Itemized modification records:
###
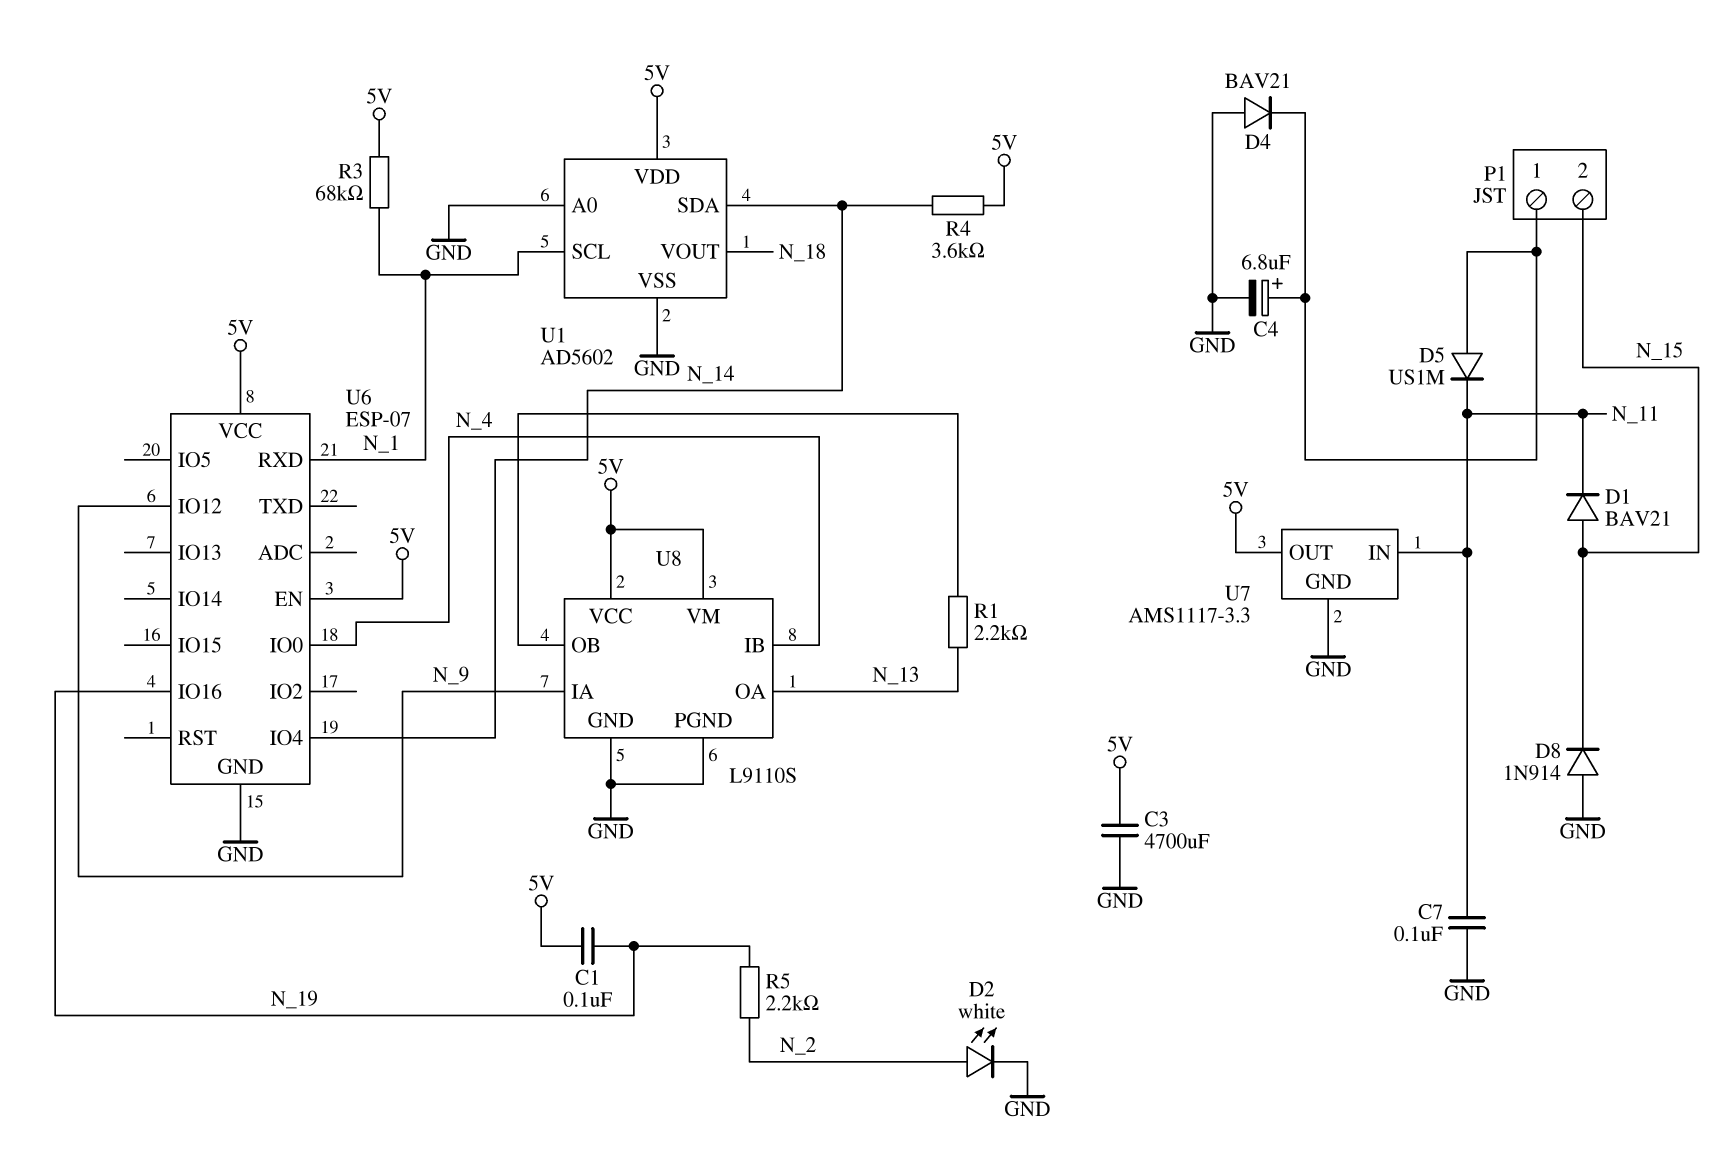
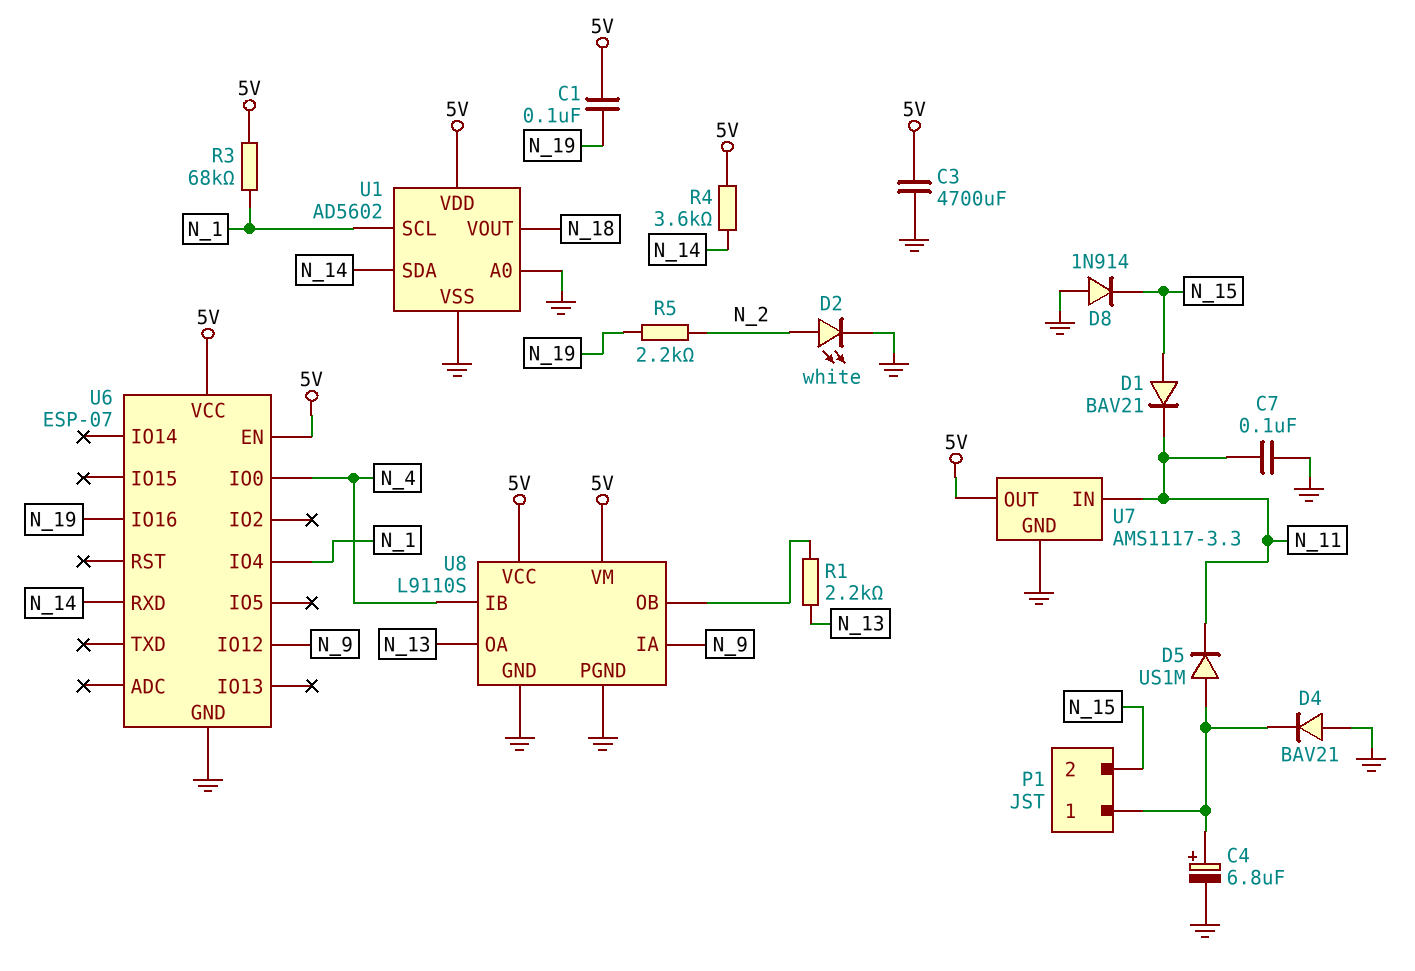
U6 pin IO4: N_14 -> N_1
U6 pin RXD: N_1 -> N_14

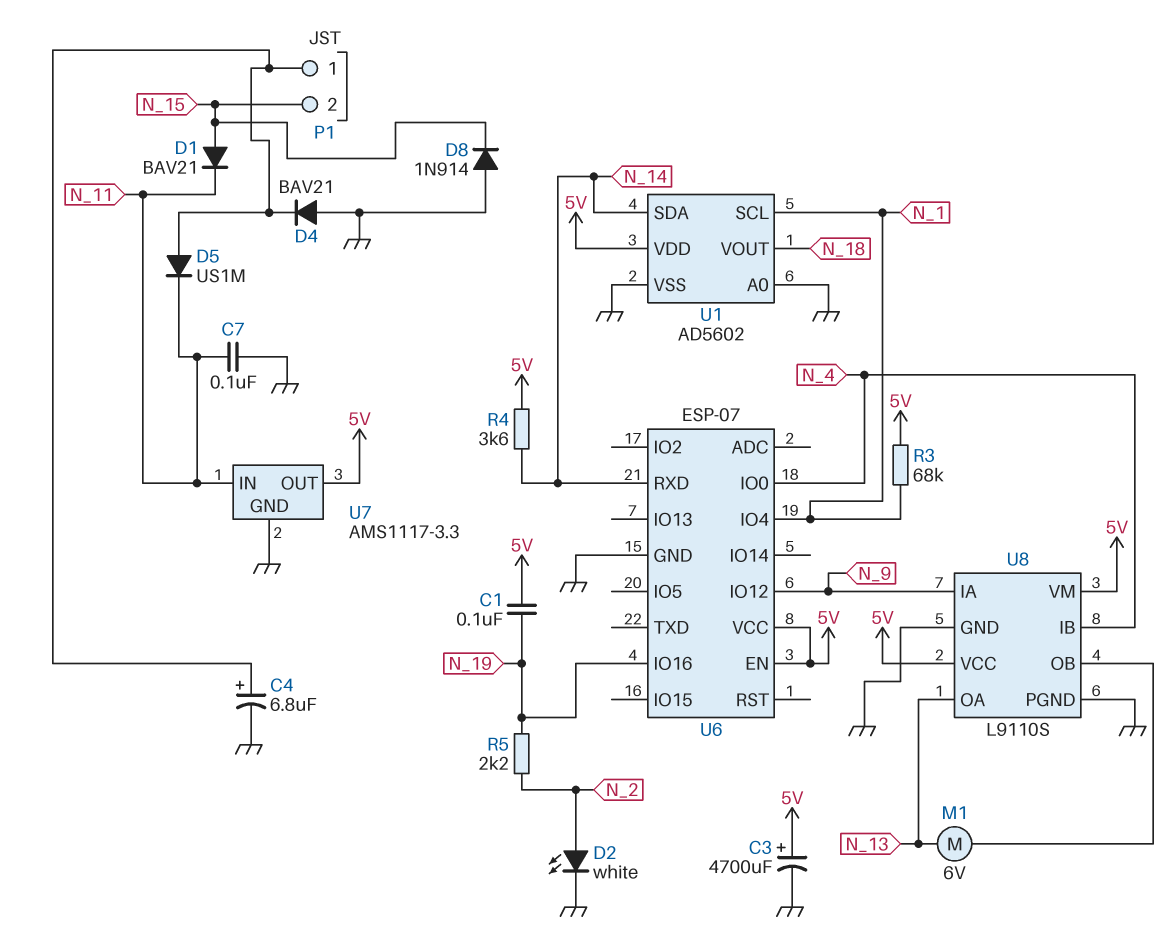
C3: 4700uF (5V, GND) -> 4700uF (plus 5V, minus GND)
M1: none -> motor 6V (N_13, U8/OB)
R1: 2.2k (N_13, U8/OB) -> none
###
▸ **Aim of the exercise**:
Go through the records and report each line that contains "none".

▸ **Completed task**:
M1: none -> motor 6V (N_13, U8/OB)
R1: 2.2k (N_13, U8/OB) -> none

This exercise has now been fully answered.